Provided material.
○ ○ ○ ○

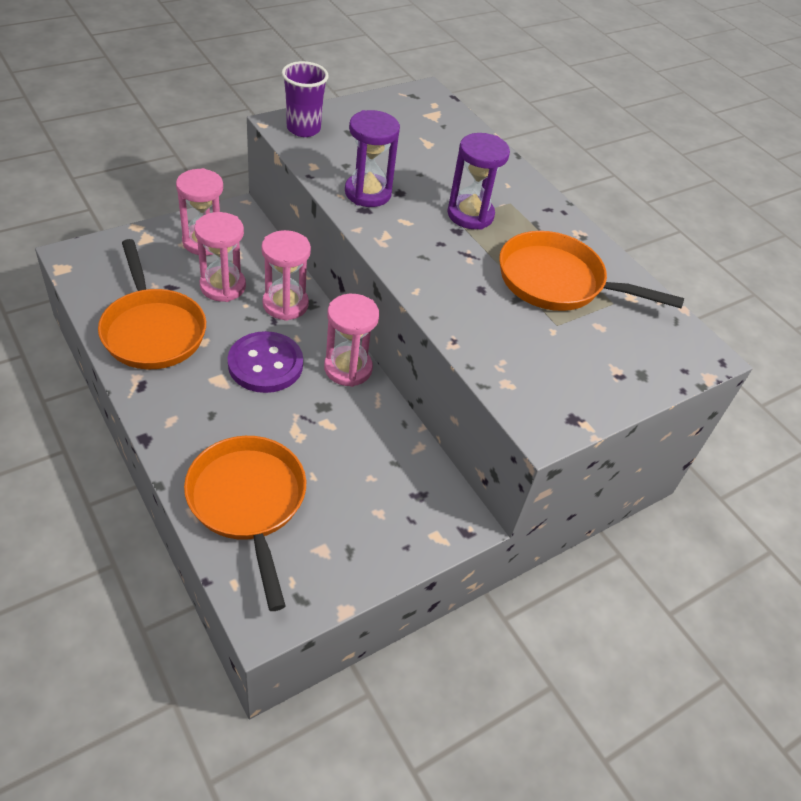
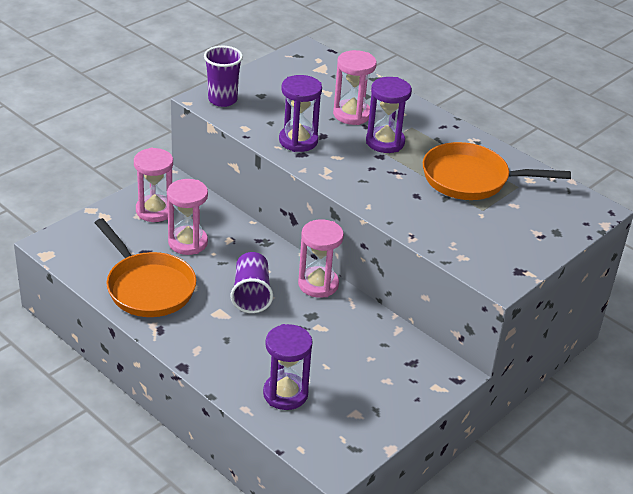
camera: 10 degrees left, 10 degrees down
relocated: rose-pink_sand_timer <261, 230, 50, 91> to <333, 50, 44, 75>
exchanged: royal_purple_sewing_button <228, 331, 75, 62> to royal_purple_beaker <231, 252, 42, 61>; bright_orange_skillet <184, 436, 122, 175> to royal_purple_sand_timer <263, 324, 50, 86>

○ ○ ○ ○

Problem.
The data above must be written out again word for word, without its pictures.

Task result.
camera: 10 degrees left, 10 degrees down
relocated: rose-pink_sand_timer <261, 230, 50, 91> to <333, 50, 44, 75>
exchanged: royal_purple_sewing_button <228, 331, 75, 62> to royal_purple_beaker <231, 252, 42, 61>; bright_orange_skillet <184, 436, 122, 175> to royal_purple_sand_timer <263, 324, 50, 86>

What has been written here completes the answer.